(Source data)
---*---
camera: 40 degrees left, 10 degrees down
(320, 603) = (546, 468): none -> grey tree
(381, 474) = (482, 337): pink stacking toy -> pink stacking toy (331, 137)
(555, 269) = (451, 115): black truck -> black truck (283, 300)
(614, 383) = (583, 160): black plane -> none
---*---
▶ **Your task**: Write out all of the entries above, exactly and in full.

▶ **Solution**:
camera: 40 degrees left, 10 degrees down
(320, 603) = (546, 468): none -> grey tree
(381, 474) = (482, 337): pink stacking toy -> pink stacking toy (331, 137)
(555, 269) = (451, 115): black truck -> black truck (283, 300)
(614, 383) = (583, 160): black plane -> none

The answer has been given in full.